-------- Provided entries --------
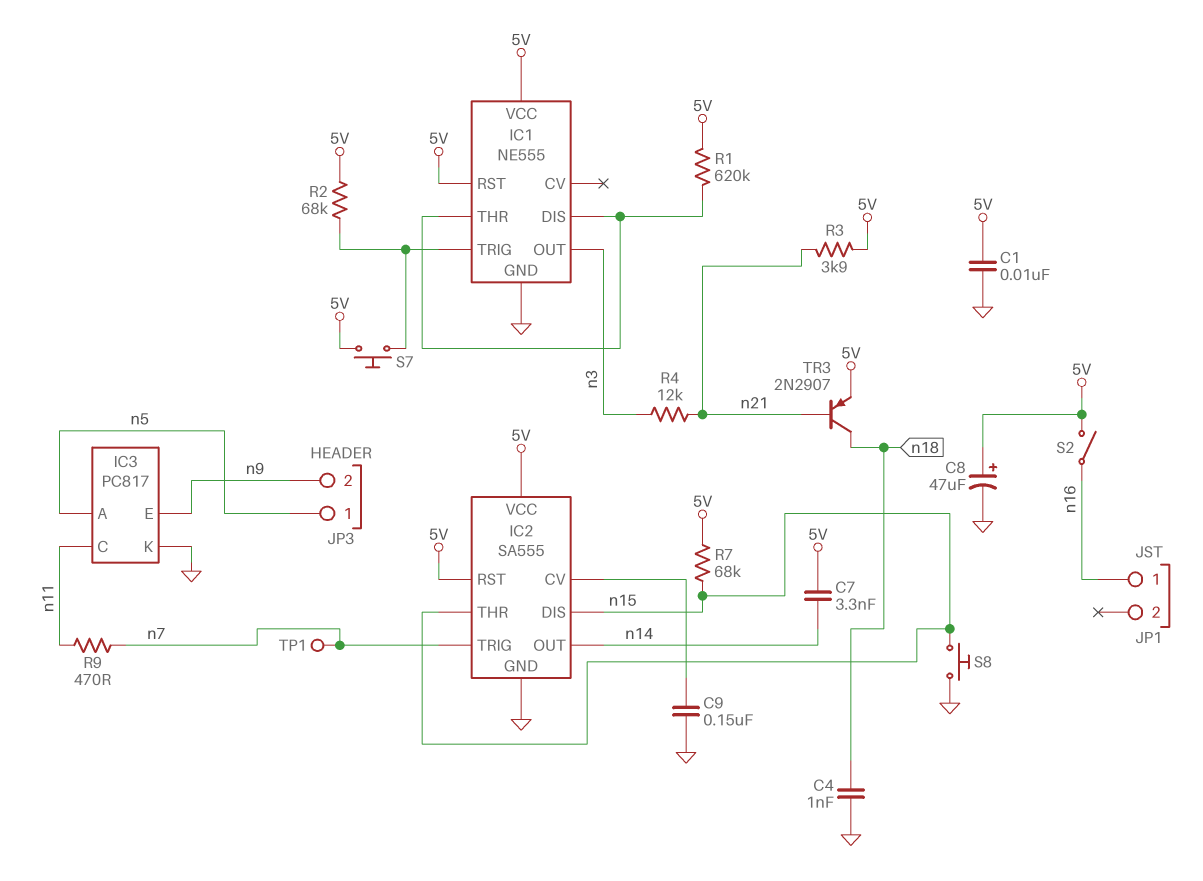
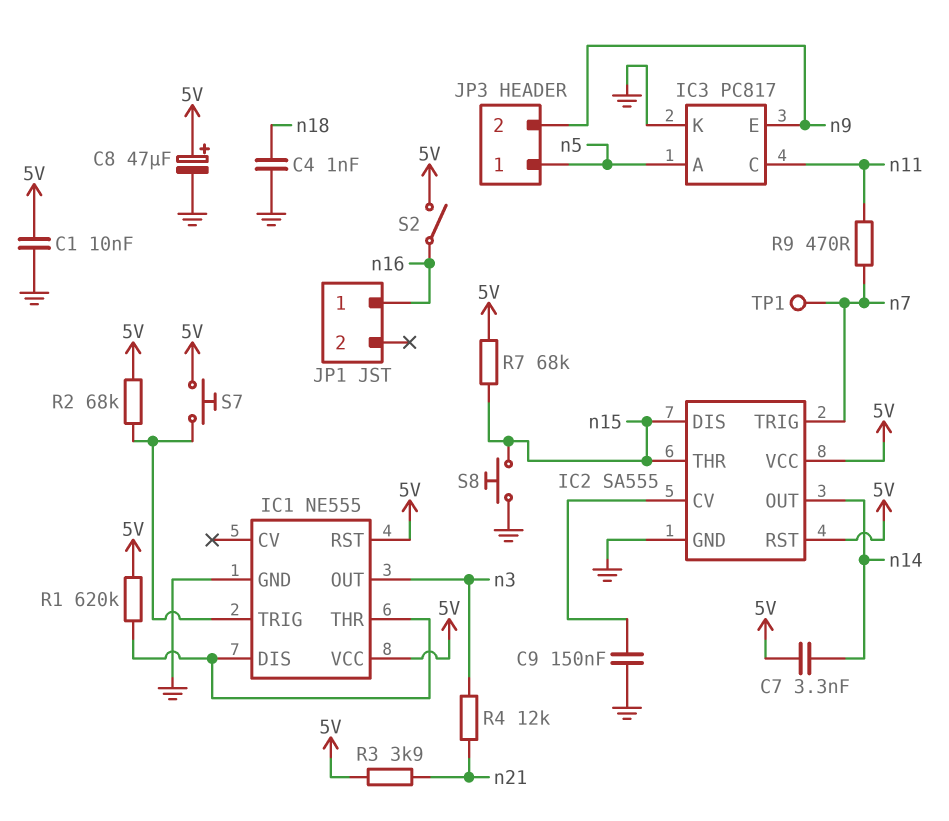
TR3: PNP 2N2907 (B n21, C n18, E 5V) -> none

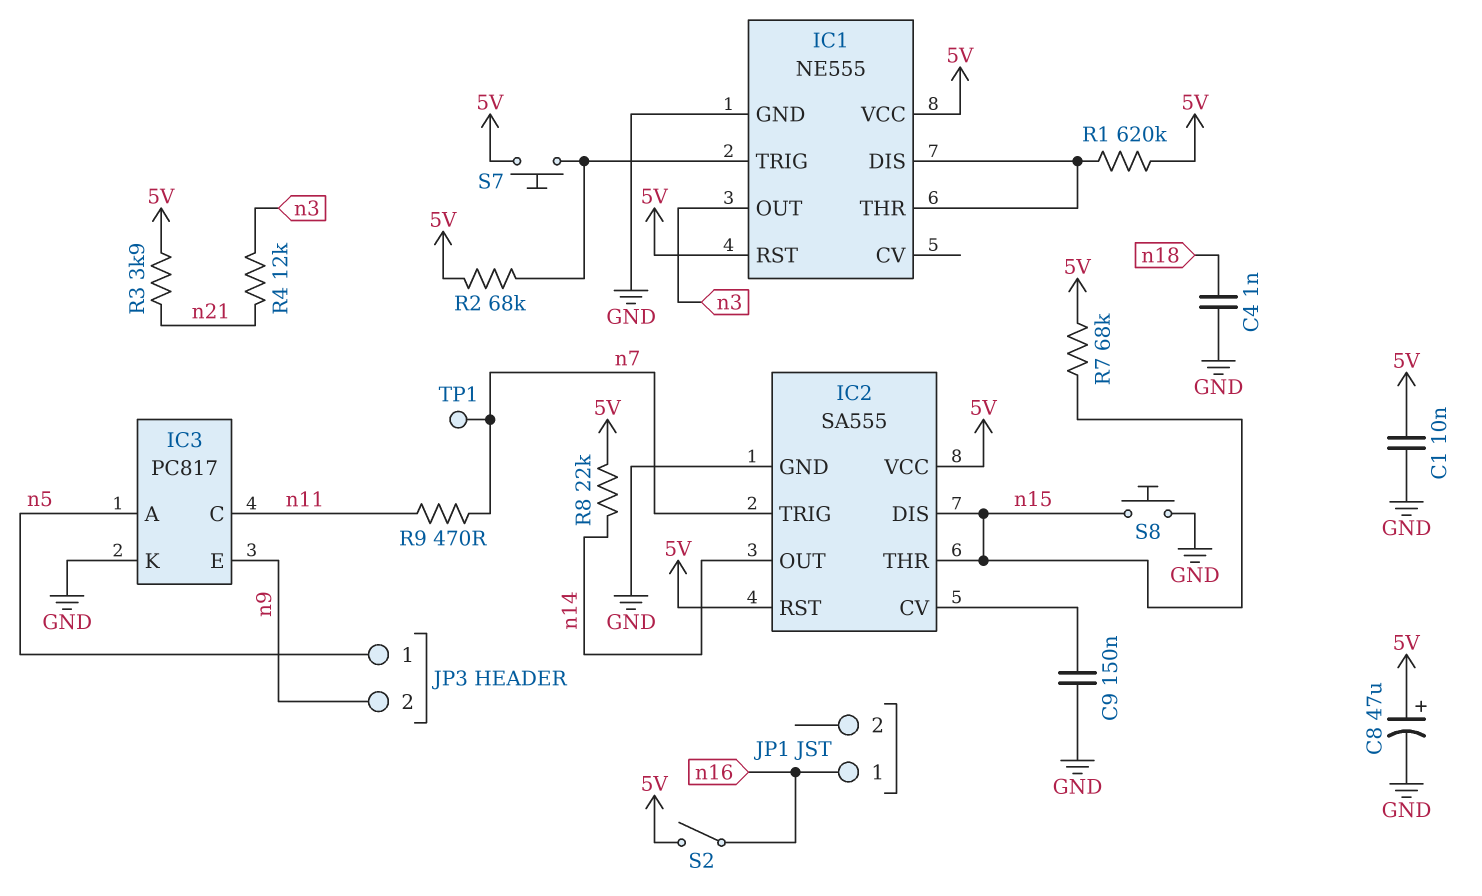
C7: 3.3nF (5V, n14) -> none
R8: none -> 22k (5V, n14)

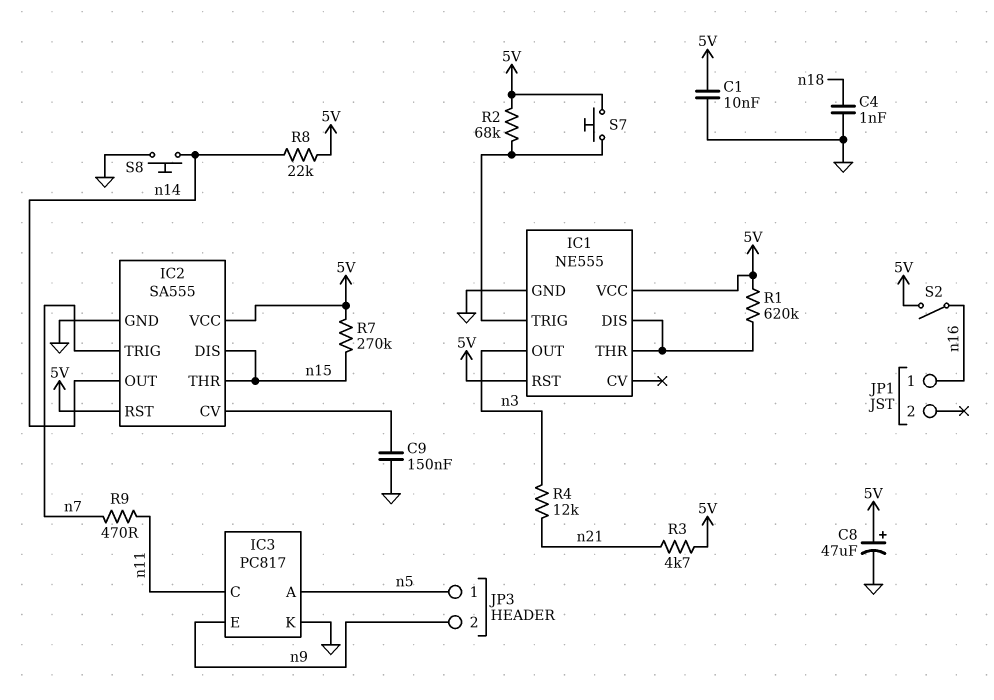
R3: 3.9k (5V, n21) -> 4.7k (5V, n21)
R7: 68k (5V, n15) -> 270k (5V, n15)
S8: button (GND, n15) -> button (GND, n14)
TP1: test point (n7) -> none

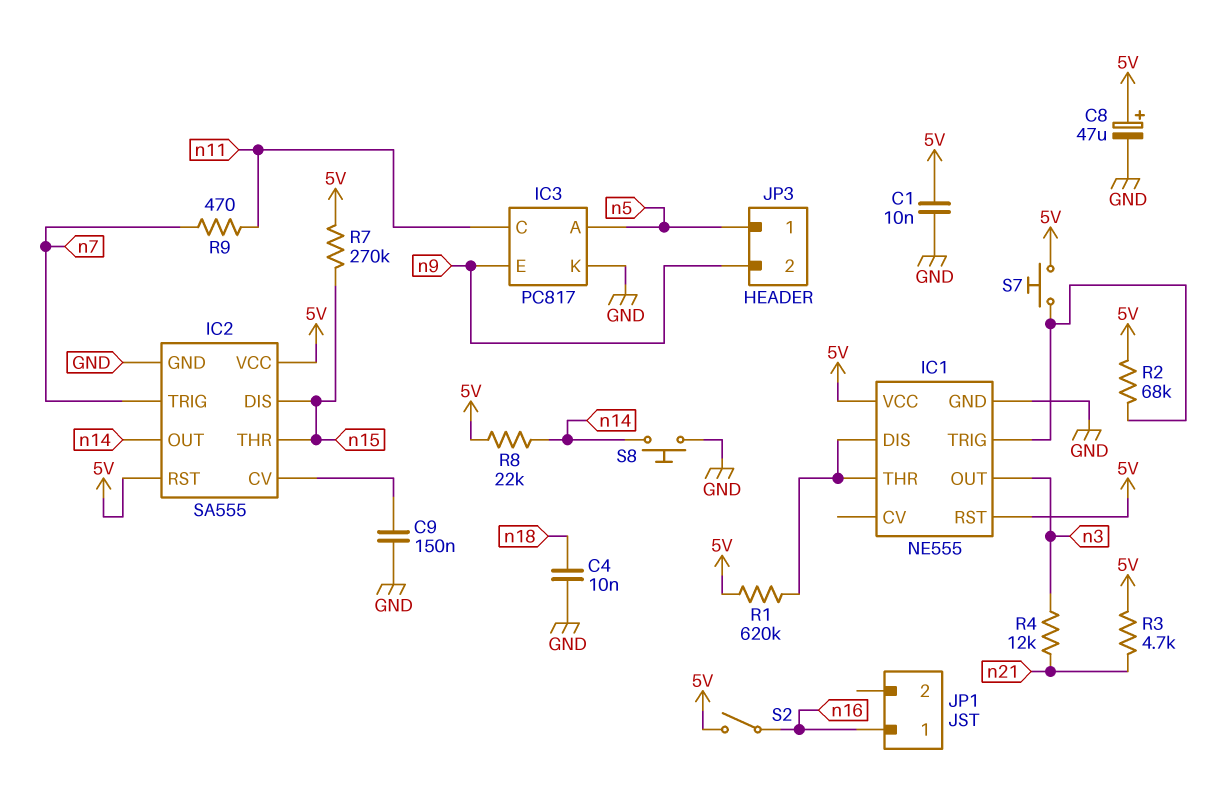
C4: 1nF (GND, n18) -> 10nF (GND, n18)

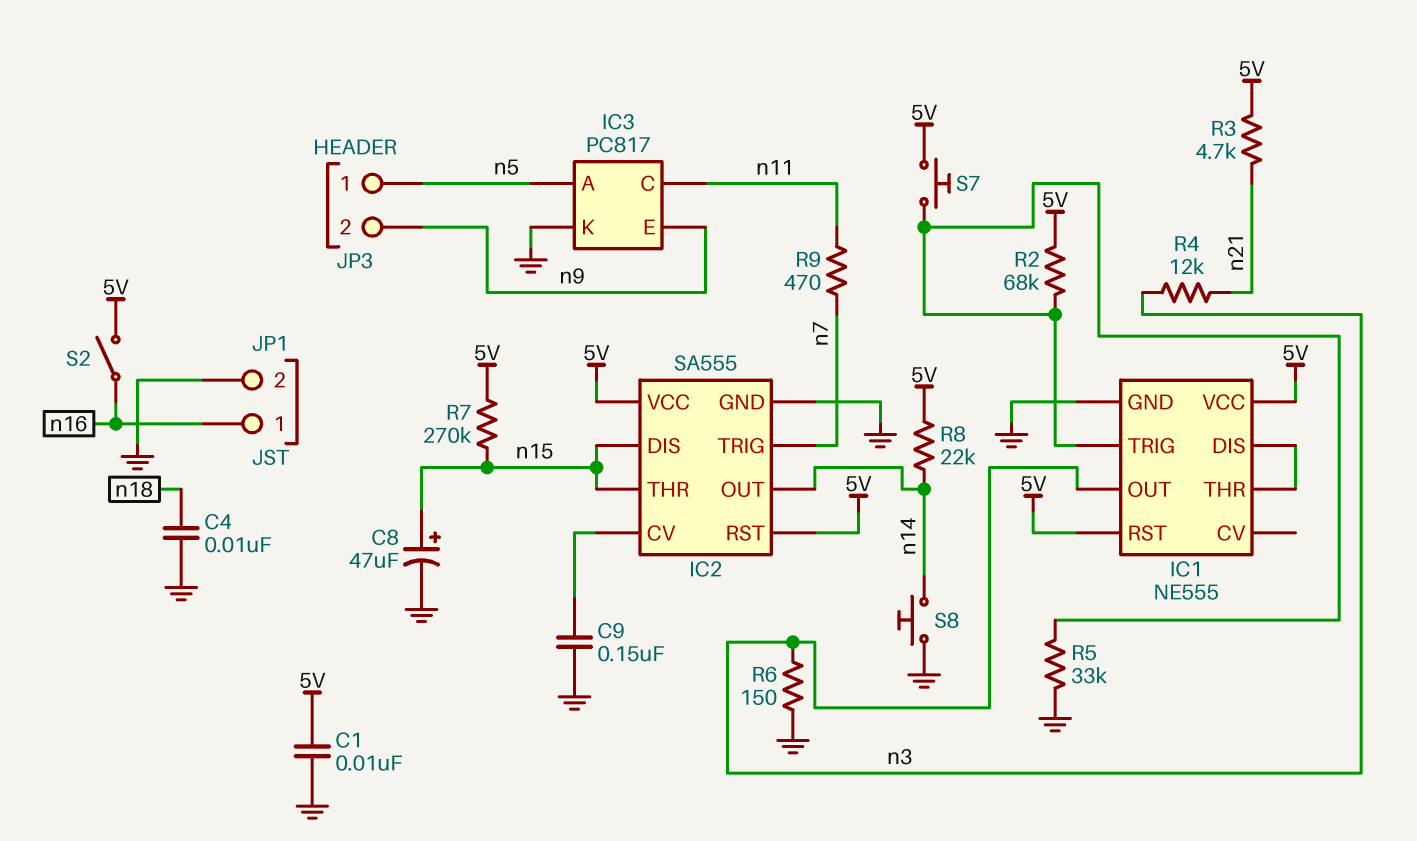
C8: 47uF (plus 5V, minus GND) -> 47uF (plus n15, minus GND)
JP1 pin 2: none -> GND
R1: 620k (5V, IC1/DIS) -> none
R5: none -> 33k (GND, IC1/TRIG)
R6: none -> 150 (GND, n3)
--------
■ Instructions to follow
Go through the entries and return each line where the word "none" occurs.

■ Exercise solution
TR3: PNP 2N2907 (B n21, C n18, E 5V) -> none
C7: 3.3nF (5V, n14) -> none
R8: none -> 22k (5V, n14)
TP1: test point (n7) -> none
JP1 pin 2: none -> GND
R1: 620k (5V, IC1/DIS) -> none
R5: none -> 33k (GND, IC1/TRIG)
R6: none -> 150 (GND, n3)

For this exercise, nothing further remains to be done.